* DATA TO USE *
* * * * * * * * *

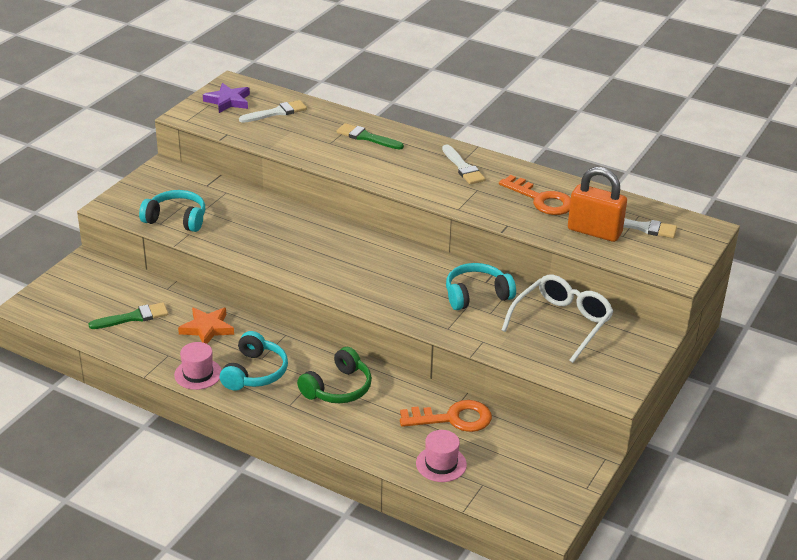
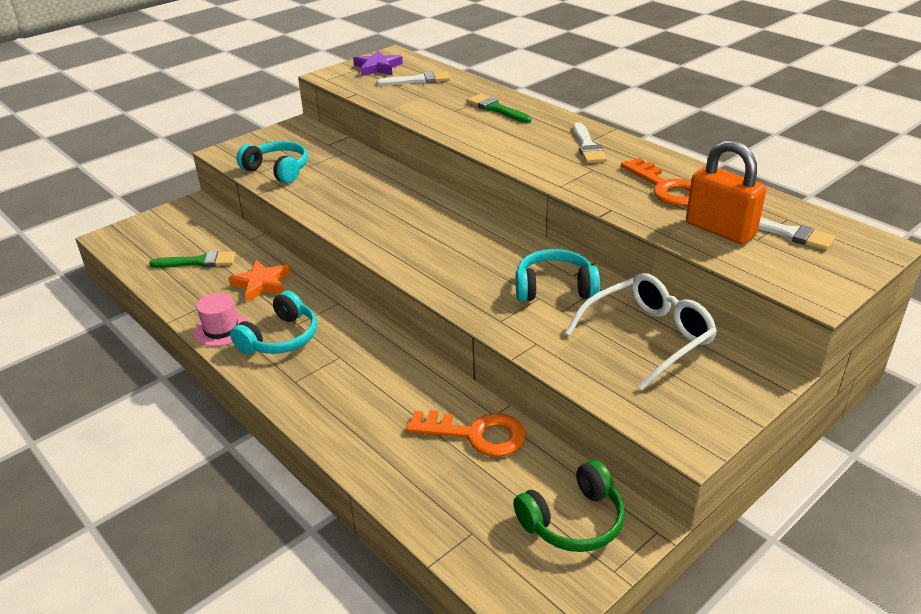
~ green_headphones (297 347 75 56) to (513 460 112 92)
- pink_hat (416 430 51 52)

* * * * * * * * *

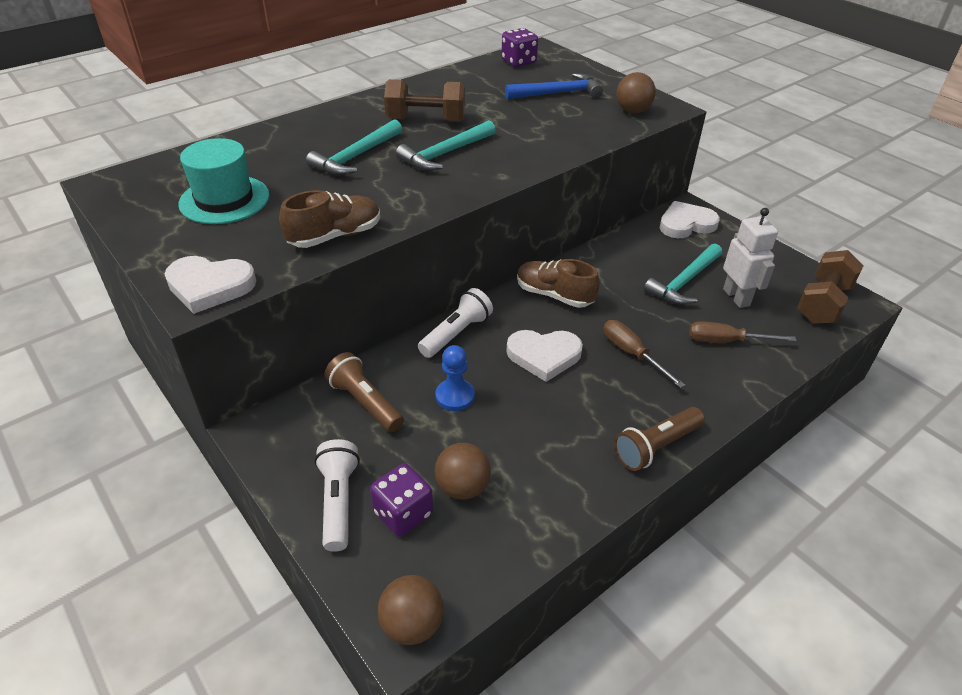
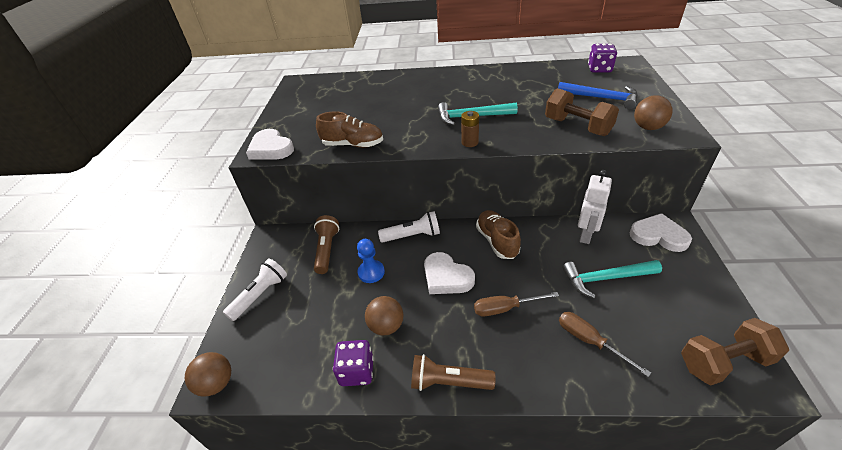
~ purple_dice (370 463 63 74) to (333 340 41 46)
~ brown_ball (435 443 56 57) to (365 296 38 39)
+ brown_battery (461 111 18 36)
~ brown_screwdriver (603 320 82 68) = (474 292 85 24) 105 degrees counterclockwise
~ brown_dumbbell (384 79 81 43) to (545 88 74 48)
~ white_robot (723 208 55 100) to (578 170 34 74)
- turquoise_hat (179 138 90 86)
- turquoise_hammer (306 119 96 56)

* * * * * * * * *

* WORK TASK *
Within the listing above, the range opens at the line with "(333 340 41 46)" and closes at the line with "- turquoise_hammer (306 119 96 56)". Reproduce exactly the lines of that range, including both ends.

* WRITTEN ANSWER *
~ purple_dice (370 463 63 74) to (333 340 41 46)
~ brown_ball (435 443 56 57) to (365 296 38 39)
+ brown_battery (461 111 18 36)
~ brown_screwdriver (603 320 82 68) = (474 292 85 24) 105 degrees counterclockwise
~ brown_dumbbell (384 79 81 43) to (545 88 74 48)
~ white_robot (723 208 55 100) to (578 170 34 74)
- turquoise_hat (179 138 90 86)
- turquoise_hammer (306 119 96 56)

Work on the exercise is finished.